─── Task input ───

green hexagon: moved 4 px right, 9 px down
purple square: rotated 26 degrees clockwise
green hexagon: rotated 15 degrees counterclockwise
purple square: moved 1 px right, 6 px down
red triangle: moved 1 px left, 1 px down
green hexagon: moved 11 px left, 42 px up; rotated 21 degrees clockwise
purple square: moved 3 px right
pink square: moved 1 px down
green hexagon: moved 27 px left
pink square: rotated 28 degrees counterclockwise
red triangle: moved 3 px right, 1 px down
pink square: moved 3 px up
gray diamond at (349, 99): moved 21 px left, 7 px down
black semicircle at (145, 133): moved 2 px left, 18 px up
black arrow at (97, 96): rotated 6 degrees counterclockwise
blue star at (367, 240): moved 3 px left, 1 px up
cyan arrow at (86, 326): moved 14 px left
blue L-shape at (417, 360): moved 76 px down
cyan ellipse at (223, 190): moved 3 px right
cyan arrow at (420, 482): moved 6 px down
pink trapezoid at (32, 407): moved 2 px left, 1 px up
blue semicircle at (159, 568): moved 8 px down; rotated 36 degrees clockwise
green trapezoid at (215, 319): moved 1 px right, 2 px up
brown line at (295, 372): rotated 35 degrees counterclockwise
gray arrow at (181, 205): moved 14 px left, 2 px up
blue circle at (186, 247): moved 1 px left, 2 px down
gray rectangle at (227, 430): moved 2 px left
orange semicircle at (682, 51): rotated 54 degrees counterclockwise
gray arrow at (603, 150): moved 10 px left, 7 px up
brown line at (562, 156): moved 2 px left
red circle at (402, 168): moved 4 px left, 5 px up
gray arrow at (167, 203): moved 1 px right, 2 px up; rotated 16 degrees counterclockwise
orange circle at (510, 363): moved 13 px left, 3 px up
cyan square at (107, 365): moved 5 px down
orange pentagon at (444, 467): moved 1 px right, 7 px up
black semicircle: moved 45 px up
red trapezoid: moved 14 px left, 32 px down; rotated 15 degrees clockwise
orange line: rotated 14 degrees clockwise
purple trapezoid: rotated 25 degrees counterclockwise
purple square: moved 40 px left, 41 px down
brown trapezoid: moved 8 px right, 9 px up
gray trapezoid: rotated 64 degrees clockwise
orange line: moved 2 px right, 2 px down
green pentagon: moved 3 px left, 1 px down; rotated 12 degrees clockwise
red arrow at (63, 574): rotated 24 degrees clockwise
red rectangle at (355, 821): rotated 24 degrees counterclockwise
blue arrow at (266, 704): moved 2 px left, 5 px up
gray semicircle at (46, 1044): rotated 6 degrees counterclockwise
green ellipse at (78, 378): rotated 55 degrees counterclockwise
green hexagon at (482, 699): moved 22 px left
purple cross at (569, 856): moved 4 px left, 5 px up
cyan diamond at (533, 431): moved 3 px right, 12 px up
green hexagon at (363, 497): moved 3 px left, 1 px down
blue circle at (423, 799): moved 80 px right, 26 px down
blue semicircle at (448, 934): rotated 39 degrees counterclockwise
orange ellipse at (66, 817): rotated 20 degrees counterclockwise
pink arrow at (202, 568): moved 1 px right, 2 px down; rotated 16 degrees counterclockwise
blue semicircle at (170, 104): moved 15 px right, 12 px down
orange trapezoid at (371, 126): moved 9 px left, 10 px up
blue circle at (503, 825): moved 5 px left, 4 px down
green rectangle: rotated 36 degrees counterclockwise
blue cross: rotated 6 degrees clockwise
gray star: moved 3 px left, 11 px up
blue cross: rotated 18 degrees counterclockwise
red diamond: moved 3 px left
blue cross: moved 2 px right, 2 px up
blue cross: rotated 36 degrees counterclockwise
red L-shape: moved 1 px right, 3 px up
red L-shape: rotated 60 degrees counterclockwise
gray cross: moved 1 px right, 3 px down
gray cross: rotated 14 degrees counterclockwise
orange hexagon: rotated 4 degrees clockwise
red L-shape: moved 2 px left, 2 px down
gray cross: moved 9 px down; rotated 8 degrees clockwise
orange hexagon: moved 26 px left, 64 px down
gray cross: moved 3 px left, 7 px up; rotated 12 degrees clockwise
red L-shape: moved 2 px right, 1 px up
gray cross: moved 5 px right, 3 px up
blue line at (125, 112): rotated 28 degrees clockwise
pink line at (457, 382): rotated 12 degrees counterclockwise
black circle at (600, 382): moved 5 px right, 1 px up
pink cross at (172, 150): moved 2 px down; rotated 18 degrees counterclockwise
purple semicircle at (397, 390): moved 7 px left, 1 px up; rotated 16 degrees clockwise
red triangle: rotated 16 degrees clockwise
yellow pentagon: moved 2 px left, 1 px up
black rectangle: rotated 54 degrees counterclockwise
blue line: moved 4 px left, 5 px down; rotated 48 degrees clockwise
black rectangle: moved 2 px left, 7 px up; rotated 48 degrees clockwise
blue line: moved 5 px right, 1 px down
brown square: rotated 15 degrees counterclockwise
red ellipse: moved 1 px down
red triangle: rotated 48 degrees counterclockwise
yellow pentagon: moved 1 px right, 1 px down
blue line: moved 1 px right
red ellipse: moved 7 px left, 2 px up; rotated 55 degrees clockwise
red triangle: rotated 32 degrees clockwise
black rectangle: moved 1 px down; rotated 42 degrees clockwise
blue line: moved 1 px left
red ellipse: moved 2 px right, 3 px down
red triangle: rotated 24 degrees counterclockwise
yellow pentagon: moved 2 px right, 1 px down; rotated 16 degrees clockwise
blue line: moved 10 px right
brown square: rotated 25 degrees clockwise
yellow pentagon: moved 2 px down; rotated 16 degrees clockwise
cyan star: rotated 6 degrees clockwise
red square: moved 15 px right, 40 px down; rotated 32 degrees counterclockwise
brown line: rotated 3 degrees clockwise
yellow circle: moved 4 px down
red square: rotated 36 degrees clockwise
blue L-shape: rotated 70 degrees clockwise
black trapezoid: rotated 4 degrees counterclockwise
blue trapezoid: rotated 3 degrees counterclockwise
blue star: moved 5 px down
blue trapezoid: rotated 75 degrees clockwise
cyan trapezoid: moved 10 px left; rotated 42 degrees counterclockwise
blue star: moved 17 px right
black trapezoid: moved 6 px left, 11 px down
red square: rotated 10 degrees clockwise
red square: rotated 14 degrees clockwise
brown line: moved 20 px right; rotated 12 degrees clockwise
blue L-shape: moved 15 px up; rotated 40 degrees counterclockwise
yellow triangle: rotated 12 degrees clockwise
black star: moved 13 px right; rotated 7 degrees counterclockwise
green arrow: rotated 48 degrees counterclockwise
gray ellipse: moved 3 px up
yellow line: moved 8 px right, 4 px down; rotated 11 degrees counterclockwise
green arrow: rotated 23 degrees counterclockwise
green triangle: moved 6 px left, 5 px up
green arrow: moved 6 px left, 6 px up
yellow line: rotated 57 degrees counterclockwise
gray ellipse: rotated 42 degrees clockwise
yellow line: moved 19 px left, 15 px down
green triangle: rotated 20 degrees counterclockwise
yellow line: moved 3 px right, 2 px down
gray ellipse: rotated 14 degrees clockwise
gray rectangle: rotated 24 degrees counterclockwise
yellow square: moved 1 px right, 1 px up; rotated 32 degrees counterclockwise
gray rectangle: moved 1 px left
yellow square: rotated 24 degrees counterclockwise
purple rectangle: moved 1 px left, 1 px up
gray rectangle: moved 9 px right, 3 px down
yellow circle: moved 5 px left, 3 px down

───

▸ **Stated goal**:
Rewrite every one of the items above with "px" changed to "pixels" and nothing else altered.

▸ **Written answer**:
green hexagon: moved 4 pixels right, 9 pixels down
purple square: rotated 26 degrees clockwise
green hexagon: rotated 15 degrees counterclockwise
purple square: moved 1 pixels right, 6 pixels down
red triangle: moved 1 pixels left, 1 pixels down
green hexagon: moved 11 pixels left, 42 pixels up; rotated 21 degrees clockwise
purple square: moved 3 pixels right
pink square: moved 1 pixels down
green hexagon: moved 27 pixels left
pink square: rotated 28 degrees counterclockwise
red triangle: moved 3 pixels right, 1 pixels down
pink square: moved 3 pixels up
gray diamond at (349, 99): moved 21 pixels left, 7 pixels down
black semicircle at (145, 133): moved 2 pixels left, 18 pixels up
black arrow at (97, 96): rotated 6 degrees counterclockwise
blue star at (367, 240): moved 3 pixels left, 1 pixels up
cyan arrow at (86, 326): moved 14 pixels left
blue L-shape at (417, 360): moved 76 pixels down
cyan ellipse at (223, 190): moved 3 pixels right
cyan arrow at (420, 482): moved 6 pixels down
pink trapezoid at (32, 407): moved 2 pixels left, 1 pixels up
blue semicircle at (159, 568): moved 8 pixels down; rotated 36 degrees clockwise
green trapezoid at (215, 319): moved 1 pixels right, 2 pixels up
brown line at (295, 372): rotated 35 degrees counterclockwise
gray arrow at (181, 205): moved 14 pixels left, 2 pixels up
blue circle at (186, 247): moved 1 pixels left, 2 pixels down
gray rectangle at (227, 430): moved 2 pixels left
orange semicircle at (682, 51): rotated 54 degrees counterclockwise
gray arrow at (603, 150): moved 10 pixels left, 7 pixels up
brown line at (562, 156): moved 2 pixels left
red circle at (402, 168): moved 4 pixels left, 5 pixels up
gray arrow at (167, 203): moved 1 pixels right, 2 pixels up; rotated 16 degrees counterclockwise
orange circle at (510, 363): moved 13 pixels left, 3 pixels up
cyan square at (107, 365): moved 5 pixels down
orange pentagon at (444, 467): moved 1 pixels right, 7 pixels up
black semicircle: moved 45 pixels up
red trapezoid: moved 14 pixels left, 32 pixels down; rotated 15 degrees clockwise
orange line: rotated 14 degrees clockwise
purple trapezoid: rotated 25 degrees counterclockwise
purple square: moved 40 pixels left, 41 pixels down
brown trapezoid: moved 8 pixels right, 9 pixels up
gray trapezoid: rotated 64 degrees clockwise
orange line: moved 2 pixels right, 2 pixels down
green pentagon: moved 3 pixels left, 1 pixels down; rotated 12 degrees clockwise
red arrow at (63, 574): rotated 24 degrees clockwise
red rectangle at (355, 821): rotated 24 degrees counterclockwise
blue arrow at (266, 704): moved 2 pixels left, 5 pixels up
gray semicircle at (46, 1044): rotated 6 degrees counterclockwise
green ellipse at (78, 378): rotated 55 degrees counterclockwise
green hexagon at (482, 699): moved 22 pixels left
purple cross at (569, 856): moved 4 pixels left, 5 pixels up
cyan diamond at (533, 431): moved 3 pixels right, 12 pixels up
green hexagon at (363, 497): moved 3 pixels left, 1 pixels down
blue circle at (423, 799): moved 80 pixels right, 26 pixels down
blue semicircle at (448, 934): rotated 39 degrees counterclockwise
orange ellipse at (66, 817): rotated 20 degrees counterclockwise
pink arrow at (202, 568): moved 1 pixels right, 2 pixels down; rotated 16 degrees counterclockwise
blue semicircle at (170, 104): moved 15 pixels right, 12 pixels down
orange trapezoid at (371, 126): moved 9 pixels left, 10 pixels up
blue circle at (503, 825): moved 5 pixels left, 4 pixels down
green rectangle: rotated 36 degrees counterclockwise
blue cross: rotated 6 degrees clockwise
gray star: moved 3 pixels left, 11 pixels up
blue cross: rotated 18 degrees counterclockwise
red diamond: moved 3 pixels left
blue cross: moved 2 pixels right, 2 pixels up
blue cross: rotated 36 degrees counterclockwise
red L-shape: moved 1 pixels right, 3 pixels up
red L-shape: rotated 60 degrees counterclockwise
gray cross: moved 1 pixels right, 3 pixels down
gray cross: rotated 14 degrees counterclockwise
orange hexagon: rotated 4 degrees clockwise
red L-shape: moved 2 pixels left, 2 pixels down
gray cross: moved 9 pixels down; rotated 8 degrees clockwise
orange hexagon: moved 26 pixels left, 64 pixels down
gray cross: moved 3 pixels left, 7 pixels up; rotated 12 degrees clockwise
red L-shape: moved 2 pixels right, 1 pixels up
gray cross: moved 5 pixels right, 3 pixels up
blue line at (125, 112): rotated 28 degrees clockwise
pink line at (457, 382): rotated 12 degrees counterclockwise
black circle at (600, 382): moved 5 pixels right, 1 pixels up
pink cross at (172, 150): moved 2 pixels down; rotated 18 degrees counterclockwise
purple semicircle at (397, 390): moved 7 pixels left, 1 pixels up; rotated 16 degrees clockwise
red triangle: rotated 16 degrees clockwise
yellow pentagon: moved 2 pixels left, 1 pixels up
black rectangle: rotated 54 degrees counterclockwise
blue line: moved 4 pixels left, 5 pixels down; rotated 48 degrees clockwise
black rectangle: moved 2 pixels left, 7 pixels up; rotated 48 degrees clockwise
blue line: moved 5 pixels right, 1 pixels down
brown square: rotated 15 degrees counterclockwise
red ellipse: moved 1 pixels down
red triangle: rotated 48 degrees counterclockwise
yellow pentagon: moved 1 pixels right, 1 pixels down
blue line: moved 1 pixels right
red ellipse: moved 7 pixels left, 2 pixels up; rotated 55 degrees clockwise
red triangle: rotated 32 degrees clockwise
black rectangle: moved 1 pixels down; rotated 42 degrees clockwise
blue line: moved 1 pixels left
red ellipse: moved 2 pixels right, 3 pixels down
red triangle: rotated 24 degrees counterclockwise
yellow pentagon: moved 2 pixels right, 1 pixels down; rotated 16 degrees clockwise
blue line: moved 10 pixels right
brown square: rotated 25 degrees clockwise
yellow pentagon: moved 2 pixels down; rotated 16 degrees clockwise
cyan star: rotated 6 degrees clockwise
red square: moved 15 pixels right, 40 pixels down; rotated 32 degrees counterclockwise
brown line: rotated 3 degrees clockwise
yellow circle: moved 4 pixels down
red square: rotated 36 degrees clockwise
blue L-shape: rotated 70 degrees clockwise
black trapezoid: rotated 4 degrees counterclockwise
blue trapezoid: rotated 3 degrees counterclockwise
blue star: moved 5 pixels down
blue trapezoid: rotated 75 degrees clockwise
cyan trapezoid: moved 10 pixels left; rotated 42 degrees counterclockwise
blue star: moved 17 pixels right
black trapezoid: moved 6 pixels left, 11 pixels down
red square: rotated 10 degrees clockwise
red square: rotated 14 degrees clockwise
brown line: moved 20 pixels right; rotated 12 degrees clockwise
blue L-shape: moved 15 pixels up; rotated 40 degrees counterclockwise
yellow triangle: rotated 12 degrees clockwise
black star: moved 13 pixels right; rotated 7 degrees counterclockwise
green arrow: rotated 48 degrees counterclockwise
gray ellipse: moved 3 pixels up
yellow line: moved 8 pixels right, 4 pixels down; rotated 11 degrees counterclockwise
green arrow: rotated 23 degrees counterclockwise
green triangle: moved 6 pixels left, 5 pixels up
green arrow: moved 6 pixels left, 6 pixels up
yellow line: rotated 57 degrees counterclockwise
gray ellipse: rotated 42 degrees clockwise
yellow line: moved 19 pixels left, 15 pixels down
green triangle: rotated 20 degrees counterclockwise
yellow line: moved 3 pixels right, 2 pixels down
gray ellipse: rotated 14 degrees clockwise
gray rectangle: rotated 24 degrees counterclockwise
yellow square: moved 1 pixels right, 1 pixels up; rotated 32 degrees counterclockwise
gray rectangle: moved 1 pixels left
yellow square: rotated 24 degrees counterclockwise
purple rectangle: moved 1 pixels left, 1 pixels up
gray rectangle: moved 9 pixels right, 3 pixels down
yellow circle: moved 5 pixels left, 3 pixels down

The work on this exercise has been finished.